▶ **Exercise instructions**
You are asked to filter the data below and copy every line holding "fork".

▶ **Material for this task**
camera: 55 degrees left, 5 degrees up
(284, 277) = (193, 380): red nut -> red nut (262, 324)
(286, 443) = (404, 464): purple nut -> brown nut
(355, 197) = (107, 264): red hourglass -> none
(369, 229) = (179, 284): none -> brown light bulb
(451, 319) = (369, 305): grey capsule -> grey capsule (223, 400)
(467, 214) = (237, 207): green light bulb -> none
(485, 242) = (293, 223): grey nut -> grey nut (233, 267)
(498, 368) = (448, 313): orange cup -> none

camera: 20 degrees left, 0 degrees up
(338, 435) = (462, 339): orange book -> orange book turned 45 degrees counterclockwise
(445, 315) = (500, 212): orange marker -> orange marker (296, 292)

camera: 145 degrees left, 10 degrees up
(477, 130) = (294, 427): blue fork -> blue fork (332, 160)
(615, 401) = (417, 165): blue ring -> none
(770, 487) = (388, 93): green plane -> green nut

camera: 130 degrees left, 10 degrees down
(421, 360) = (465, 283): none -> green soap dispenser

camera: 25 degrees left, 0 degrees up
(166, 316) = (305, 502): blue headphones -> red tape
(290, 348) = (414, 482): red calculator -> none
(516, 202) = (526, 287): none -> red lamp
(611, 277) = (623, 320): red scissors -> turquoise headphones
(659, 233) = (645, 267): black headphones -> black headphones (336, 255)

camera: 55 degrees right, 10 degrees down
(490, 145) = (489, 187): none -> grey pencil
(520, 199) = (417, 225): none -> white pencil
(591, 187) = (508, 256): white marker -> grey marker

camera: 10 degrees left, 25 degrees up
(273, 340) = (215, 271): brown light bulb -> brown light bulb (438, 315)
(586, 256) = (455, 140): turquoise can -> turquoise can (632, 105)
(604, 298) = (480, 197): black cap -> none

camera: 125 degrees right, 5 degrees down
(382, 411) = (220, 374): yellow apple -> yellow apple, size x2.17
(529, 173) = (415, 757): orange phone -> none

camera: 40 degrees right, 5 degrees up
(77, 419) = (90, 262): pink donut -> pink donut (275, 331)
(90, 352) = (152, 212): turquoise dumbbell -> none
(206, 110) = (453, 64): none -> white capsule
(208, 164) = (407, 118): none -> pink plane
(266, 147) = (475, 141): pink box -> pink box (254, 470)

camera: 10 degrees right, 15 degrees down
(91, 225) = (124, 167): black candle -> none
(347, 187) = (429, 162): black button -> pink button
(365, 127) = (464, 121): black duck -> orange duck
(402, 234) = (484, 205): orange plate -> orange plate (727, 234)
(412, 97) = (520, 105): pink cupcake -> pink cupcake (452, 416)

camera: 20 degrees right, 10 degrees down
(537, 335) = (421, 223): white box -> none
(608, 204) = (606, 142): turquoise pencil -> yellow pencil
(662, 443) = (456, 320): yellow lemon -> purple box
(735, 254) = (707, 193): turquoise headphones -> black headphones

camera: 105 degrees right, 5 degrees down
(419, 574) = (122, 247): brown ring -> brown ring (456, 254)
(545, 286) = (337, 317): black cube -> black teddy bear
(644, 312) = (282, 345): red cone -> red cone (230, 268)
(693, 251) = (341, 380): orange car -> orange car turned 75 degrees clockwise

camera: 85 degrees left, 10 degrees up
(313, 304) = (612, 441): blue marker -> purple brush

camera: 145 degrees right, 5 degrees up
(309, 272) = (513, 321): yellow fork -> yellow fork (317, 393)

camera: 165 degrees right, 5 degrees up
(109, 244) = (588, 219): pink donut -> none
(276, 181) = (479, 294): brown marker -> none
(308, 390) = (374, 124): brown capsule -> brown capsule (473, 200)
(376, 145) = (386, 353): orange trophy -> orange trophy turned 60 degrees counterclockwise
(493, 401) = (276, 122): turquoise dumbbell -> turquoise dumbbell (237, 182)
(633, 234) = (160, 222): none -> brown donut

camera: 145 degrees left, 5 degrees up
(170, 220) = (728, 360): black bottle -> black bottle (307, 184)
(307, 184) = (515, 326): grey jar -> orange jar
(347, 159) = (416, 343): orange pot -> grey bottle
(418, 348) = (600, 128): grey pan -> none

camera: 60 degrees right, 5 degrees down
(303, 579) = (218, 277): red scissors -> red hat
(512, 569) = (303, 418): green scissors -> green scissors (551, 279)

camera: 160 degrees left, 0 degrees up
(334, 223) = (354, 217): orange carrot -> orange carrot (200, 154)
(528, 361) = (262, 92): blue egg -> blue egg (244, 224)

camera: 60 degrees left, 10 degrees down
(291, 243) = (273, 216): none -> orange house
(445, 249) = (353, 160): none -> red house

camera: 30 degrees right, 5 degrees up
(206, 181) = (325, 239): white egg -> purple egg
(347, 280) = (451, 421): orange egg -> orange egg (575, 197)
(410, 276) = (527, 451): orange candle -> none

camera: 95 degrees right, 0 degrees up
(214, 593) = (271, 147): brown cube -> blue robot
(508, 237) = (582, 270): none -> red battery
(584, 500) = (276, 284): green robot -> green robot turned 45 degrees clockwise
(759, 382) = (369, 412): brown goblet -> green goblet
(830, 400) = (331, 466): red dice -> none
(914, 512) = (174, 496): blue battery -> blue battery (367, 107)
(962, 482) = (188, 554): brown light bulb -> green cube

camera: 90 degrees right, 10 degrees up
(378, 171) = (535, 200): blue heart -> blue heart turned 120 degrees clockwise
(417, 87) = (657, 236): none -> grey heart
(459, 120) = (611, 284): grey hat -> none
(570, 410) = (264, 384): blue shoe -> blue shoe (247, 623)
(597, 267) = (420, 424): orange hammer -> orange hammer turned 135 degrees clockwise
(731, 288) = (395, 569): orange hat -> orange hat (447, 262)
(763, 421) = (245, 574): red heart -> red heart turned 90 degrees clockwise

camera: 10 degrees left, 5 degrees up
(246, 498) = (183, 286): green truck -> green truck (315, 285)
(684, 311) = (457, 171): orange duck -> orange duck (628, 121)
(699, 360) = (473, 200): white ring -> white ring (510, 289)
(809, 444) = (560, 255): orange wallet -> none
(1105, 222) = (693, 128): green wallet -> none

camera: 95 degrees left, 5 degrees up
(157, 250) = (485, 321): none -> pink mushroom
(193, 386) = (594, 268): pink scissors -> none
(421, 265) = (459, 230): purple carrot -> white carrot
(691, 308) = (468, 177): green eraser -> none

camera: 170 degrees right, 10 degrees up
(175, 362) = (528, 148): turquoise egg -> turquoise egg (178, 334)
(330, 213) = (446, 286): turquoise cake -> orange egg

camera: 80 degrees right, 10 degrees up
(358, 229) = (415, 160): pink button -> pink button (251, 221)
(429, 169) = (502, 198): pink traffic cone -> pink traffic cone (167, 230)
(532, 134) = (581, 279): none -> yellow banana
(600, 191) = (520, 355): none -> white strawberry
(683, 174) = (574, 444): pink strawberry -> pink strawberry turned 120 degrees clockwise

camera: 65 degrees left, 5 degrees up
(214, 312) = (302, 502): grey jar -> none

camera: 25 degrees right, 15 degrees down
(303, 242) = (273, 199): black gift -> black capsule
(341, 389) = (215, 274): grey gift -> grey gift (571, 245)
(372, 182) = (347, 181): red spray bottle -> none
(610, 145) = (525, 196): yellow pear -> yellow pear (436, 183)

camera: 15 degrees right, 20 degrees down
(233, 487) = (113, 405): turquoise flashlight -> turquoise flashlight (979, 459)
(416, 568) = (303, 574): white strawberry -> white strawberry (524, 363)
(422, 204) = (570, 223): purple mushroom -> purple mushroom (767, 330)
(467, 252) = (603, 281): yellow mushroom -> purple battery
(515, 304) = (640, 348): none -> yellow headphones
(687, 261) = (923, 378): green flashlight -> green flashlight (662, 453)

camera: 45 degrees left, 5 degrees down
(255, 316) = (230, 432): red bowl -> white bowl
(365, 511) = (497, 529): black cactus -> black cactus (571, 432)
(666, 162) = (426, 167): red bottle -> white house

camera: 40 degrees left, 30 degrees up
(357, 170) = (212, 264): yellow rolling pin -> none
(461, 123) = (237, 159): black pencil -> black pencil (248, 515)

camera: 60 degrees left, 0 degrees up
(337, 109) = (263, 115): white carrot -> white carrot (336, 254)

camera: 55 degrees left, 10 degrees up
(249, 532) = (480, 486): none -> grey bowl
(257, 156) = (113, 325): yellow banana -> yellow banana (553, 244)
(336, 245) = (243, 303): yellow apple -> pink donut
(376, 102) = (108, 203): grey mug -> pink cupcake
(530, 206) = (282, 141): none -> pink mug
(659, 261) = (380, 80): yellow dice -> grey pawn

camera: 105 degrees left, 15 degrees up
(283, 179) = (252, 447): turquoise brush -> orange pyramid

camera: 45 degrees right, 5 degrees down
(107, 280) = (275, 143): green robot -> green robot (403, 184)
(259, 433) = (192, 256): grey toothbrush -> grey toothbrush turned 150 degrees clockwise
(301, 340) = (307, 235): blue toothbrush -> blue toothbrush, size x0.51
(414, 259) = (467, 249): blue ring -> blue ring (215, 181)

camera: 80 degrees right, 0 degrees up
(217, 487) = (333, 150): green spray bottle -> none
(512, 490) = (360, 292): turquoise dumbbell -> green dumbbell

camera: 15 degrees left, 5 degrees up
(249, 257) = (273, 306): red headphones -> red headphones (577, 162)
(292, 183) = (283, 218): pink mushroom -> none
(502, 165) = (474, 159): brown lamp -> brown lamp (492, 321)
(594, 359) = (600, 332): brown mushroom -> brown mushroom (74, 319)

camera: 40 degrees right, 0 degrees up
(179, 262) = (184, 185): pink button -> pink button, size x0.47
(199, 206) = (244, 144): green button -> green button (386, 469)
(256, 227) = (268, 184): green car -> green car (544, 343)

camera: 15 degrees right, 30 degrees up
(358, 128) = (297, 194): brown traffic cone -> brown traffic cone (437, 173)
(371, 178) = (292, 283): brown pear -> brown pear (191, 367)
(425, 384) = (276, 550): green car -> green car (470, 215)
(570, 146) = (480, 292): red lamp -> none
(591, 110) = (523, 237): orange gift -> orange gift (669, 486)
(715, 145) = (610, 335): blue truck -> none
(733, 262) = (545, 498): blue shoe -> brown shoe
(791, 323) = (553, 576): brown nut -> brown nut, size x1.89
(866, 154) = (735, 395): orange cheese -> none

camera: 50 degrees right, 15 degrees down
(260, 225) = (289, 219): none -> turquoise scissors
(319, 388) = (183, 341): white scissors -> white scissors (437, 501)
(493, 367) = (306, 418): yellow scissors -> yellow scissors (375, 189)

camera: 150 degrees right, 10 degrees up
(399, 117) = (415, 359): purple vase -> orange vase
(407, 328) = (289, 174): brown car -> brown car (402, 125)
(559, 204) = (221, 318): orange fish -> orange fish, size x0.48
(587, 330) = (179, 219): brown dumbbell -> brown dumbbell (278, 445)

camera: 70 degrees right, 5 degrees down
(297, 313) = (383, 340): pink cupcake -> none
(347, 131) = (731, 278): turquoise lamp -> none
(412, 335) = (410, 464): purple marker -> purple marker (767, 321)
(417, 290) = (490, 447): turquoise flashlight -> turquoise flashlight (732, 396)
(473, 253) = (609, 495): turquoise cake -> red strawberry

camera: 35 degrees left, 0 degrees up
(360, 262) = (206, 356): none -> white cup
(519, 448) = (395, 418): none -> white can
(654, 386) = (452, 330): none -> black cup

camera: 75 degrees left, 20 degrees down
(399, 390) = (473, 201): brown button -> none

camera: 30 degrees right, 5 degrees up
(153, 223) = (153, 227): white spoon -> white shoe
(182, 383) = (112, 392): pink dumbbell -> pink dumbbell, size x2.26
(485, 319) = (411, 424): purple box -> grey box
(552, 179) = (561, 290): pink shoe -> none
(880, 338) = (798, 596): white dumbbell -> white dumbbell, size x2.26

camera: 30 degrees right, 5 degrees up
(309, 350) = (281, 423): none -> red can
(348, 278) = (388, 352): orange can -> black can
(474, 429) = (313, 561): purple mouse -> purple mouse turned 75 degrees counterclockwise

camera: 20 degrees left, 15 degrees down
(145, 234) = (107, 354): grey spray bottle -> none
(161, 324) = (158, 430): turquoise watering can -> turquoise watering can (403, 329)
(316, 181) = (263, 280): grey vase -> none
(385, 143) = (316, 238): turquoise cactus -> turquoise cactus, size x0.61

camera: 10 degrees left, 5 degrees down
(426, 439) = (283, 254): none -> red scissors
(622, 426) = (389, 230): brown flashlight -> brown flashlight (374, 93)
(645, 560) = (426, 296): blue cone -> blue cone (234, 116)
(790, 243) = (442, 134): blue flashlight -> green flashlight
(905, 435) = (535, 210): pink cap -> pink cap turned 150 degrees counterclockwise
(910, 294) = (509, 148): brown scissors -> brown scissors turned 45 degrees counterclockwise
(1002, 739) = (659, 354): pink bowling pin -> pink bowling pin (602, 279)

▶ **Solution for this task**
(477, 130) = (294, 427): blue fork -> blue fork (332, 160)
(309, 272) = (513, 321): yellow fork -> yellow fork (317, 393)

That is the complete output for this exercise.